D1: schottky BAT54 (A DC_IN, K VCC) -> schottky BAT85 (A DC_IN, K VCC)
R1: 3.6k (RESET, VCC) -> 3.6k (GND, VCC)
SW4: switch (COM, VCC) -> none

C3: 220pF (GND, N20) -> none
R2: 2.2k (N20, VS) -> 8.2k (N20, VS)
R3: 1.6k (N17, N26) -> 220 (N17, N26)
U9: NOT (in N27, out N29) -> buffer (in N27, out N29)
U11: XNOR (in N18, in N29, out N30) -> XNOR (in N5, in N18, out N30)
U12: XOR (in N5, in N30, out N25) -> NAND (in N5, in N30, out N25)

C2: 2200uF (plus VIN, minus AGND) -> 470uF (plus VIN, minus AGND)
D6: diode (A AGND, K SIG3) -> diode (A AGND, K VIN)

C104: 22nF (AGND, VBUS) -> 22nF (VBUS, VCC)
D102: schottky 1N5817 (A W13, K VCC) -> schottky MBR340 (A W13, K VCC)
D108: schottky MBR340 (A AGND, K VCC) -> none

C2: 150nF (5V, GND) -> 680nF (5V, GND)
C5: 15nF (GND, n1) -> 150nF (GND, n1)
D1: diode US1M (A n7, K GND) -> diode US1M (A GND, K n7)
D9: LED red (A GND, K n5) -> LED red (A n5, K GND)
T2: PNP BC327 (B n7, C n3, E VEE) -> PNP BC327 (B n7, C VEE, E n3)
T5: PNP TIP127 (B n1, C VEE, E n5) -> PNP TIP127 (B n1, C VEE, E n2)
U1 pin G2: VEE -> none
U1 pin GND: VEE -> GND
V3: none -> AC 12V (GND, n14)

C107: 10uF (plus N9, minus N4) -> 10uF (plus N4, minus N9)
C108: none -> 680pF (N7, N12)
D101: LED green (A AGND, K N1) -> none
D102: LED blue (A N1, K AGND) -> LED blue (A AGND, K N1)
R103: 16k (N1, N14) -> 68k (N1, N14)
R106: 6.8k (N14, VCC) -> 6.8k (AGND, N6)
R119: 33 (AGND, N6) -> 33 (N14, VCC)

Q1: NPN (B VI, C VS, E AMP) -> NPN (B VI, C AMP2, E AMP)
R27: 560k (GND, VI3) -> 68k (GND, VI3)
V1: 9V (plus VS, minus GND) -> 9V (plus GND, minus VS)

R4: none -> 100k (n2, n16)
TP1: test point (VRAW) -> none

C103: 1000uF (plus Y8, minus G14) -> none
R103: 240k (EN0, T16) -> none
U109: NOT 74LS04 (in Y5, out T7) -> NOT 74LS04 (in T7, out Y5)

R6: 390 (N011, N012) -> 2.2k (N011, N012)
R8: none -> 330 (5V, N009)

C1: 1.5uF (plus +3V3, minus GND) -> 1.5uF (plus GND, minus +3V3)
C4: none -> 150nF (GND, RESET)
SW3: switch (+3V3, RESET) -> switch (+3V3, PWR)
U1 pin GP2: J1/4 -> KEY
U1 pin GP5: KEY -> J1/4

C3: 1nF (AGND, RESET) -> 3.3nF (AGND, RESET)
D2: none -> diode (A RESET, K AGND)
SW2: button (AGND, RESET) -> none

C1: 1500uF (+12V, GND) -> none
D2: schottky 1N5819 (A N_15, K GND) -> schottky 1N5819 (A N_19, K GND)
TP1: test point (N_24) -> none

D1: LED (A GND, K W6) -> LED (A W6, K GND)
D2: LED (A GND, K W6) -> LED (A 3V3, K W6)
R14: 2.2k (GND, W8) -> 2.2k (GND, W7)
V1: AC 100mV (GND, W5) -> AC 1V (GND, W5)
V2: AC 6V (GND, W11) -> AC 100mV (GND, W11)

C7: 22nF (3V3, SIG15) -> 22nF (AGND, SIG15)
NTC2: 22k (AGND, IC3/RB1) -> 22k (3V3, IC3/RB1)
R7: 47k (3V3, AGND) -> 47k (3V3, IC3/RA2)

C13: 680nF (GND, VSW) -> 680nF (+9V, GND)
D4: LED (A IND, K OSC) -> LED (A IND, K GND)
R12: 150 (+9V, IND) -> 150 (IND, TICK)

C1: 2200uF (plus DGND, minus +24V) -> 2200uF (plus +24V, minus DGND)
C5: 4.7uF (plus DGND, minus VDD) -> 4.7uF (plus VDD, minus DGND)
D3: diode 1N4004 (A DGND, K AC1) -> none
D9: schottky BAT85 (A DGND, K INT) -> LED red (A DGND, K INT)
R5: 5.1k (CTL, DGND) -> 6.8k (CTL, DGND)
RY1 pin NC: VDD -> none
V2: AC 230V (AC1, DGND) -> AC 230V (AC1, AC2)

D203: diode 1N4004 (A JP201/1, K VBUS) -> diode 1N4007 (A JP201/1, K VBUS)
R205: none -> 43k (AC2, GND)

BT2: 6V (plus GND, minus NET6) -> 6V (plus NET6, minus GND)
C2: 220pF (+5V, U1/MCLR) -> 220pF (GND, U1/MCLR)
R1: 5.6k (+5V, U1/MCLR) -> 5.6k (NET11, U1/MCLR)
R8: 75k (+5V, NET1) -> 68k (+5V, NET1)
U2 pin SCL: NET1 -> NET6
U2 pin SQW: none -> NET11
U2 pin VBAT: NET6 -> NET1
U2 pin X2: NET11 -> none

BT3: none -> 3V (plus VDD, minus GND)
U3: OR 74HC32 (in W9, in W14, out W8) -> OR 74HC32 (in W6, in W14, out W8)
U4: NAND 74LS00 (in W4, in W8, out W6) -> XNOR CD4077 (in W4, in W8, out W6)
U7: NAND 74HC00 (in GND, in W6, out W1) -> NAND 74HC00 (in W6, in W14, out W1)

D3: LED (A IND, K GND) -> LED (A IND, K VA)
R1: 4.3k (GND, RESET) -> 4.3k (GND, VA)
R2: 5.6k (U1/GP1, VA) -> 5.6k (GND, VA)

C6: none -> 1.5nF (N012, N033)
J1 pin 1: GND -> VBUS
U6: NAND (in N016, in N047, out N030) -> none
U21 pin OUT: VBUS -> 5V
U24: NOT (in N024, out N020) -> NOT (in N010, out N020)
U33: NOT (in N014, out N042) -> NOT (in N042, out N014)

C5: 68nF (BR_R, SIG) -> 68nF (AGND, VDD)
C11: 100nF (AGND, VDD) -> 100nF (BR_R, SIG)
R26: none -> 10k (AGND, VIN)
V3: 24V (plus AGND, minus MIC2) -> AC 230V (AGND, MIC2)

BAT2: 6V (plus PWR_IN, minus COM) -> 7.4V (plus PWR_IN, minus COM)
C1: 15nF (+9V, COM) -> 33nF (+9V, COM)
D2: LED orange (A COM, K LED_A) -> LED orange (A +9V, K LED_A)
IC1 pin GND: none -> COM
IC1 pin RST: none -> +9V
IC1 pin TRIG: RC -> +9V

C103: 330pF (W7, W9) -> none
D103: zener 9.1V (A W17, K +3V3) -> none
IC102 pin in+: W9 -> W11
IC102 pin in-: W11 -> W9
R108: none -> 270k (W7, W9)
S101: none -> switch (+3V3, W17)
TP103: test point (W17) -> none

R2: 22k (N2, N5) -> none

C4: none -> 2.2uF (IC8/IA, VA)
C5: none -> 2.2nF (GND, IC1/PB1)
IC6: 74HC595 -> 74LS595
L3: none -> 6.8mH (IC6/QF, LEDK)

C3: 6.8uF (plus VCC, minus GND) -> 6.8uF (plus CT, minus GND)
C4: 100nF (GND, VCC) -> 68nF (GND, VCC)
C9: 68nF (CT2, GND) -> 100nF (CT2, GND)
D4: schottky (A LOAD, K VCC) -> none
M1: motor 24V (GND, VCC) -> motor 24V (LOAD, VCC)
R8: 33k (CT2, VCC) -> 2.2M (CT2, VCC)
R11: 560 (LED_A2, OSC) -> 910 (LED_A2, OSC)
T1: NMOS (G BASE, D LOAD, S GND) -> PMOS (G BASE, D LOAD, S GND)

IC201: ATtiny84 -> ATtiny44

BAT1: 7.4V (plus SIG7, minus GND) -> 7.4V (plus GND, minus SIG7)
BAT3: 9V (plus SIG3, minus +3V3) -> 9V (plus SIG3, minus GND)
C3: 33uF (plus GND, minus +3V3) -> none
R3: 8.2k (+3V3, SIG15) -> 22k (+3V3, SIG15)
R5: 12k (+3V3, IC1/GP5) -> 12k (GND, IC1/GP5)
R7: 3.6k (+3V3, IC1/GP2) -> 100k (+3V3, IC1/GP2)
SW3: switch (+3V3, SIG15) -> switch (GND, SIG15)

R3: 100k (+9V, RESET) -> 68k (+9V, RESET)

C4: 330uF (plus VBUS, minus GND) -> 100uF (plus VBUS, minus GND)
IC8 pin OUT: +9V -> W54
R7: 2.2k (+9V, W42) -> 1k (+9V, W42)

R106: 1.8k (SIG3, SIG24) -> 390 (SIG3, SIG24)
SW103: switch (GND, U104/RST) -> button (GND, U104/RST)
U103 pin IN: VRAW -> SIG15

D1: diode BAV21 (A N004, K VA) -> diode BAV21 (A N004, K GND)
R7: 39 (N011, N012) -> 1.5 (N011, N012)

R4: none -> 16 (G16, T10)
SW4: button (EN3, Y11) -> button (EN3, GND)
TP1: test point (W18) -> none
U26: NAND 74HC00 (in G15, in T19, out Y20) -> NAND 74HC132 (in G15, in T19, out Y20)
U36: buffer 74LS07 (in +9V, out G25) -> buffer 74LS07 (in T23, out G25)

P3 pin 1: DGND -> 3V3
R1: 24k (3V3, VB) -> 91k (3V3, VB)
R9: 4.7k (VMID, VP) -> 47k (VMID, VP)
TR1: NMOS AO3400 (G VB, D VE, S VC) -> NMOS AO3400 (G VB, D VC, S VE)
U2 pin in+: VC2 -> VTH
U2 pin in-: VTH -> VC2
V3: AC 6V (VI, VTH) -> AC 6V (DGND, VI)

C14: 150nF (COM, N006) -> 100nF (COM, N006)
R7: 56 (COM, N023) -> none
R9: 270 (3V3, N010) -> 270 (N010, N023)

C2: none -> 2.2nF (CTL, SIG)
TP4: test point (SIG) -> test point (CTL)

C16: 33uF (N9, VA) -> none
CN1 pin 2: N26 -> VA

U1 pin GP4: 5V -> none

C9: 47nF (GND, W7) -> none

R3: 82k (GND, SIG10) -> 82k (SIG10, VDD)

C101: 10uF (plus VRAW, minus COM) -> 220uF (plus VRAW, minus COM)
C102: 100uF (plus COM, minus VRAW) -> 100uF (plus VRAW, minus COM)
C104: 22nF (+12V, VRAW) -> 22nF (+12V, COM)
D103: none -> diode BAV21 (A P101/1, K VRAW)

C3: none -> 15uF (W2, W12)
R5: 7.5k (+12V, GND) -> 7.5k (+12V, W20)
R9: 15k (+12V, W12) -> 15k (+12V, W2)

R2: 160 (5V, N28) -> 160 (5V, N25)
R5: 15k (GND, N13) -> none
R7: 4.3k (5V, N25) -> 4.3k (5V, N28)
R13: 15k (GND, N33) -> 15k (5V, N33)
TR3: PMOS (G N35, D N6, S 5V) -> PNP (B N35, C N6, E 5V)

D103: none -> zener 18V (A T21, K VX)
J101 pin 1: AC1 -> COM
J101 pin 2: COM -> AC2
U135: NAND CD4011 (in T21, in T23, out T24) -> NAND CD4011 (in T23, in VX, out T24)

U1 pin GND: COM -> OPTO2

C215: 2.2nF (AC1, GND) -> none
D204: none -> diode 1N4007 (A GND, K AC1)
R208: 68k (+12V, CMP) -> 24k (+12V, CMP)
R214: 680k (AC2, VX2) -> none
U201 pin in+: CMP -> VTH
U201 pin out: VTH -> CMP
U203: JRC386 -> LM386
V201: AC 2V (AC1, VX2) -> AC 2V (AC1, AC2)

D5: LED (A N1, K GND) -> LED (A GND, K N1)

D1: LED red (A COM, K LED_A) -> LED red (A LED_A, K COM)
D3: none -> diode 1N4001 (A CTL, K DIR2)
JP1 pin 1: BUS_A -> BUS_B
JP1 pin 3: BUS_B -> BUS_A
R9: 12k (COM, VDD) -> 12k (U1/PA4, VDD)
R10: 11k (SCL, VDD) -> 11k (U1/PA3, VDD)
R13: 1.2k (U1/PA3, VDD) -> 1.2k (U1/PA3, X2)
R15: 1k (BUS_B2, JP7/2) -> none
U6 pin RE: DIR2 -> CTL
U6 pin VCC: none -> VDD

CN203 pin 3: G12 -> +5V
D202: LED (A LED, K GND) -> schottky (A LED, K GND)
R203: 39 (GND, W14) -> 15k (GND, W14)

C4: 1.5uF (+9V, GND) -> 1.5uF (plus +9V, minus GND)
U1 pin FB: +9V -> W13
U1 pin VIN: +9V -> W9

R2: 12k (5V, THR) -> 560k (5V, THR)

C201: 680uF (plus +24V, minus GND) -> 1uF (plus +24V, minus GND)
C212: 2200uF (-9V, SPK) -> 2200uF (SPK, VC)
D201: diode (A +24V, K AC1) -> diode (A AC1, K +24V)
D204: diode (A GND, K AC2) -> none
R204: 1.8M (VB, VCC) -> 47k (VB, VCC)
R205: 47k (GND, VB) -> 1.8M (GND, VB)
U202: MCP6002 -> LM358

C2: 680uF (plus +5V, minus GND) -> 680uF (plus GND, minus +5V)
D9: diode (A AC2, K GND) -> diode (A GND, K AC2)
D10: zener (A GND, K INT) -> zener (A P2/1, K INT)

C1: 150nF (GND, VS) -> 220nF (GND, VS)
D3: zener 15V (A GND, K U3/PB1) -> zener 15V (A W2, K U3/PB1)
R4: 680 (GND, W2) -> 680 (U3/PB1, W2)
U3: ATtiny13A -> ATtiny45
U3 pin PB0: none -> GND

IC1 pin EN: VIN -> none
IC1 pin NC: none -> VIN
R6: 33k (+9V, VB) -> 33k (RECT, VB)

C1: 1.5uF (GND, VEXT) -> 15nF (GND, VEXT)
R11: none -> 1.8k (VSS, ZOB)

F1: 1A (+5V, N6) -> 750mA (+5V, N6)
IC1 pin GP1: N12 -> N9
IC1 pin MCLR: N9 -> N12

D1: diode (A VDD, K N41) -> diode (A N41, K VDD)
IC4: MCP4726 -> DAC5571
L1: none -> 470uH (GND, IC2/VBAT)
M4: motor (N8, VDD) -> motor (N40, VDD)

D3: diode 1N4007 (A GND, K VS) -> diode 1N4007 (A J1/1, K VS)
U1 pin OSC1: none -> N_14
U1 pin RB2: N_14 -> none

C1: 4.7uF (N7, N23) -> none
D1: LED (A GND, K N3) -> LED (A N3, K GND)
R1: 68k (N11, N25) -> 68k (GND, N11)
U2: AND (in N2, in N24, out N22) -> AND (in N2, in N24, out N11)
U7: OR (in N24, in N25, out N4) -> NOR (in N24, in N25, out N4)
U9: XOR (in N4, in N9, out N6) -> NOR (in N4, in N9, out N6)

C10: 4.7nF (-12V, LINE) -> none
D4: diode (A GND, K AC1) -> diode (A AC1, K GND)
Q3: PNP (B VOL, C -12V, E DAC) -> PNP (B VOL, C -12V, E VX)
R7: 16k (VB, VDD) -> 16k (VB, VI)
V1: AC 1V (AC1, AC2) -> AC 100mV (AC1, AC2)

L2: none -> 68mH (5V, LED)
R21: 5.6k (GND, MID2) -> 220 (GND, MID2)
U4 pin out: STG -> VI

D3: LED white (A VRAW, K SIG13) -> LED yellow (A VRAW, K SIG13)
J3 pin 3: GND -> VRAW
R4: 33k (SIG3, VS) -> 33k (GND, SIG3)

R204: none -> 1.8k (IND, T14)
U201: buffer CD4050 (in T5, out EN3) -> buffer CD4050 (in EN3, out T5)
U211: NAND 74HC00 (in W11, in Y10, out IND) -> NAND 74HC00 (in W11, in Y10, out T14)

## Work instructions
Work out how many lines in the data above hold the word "XNOR". Reply with nothing but the count.

## Your response
2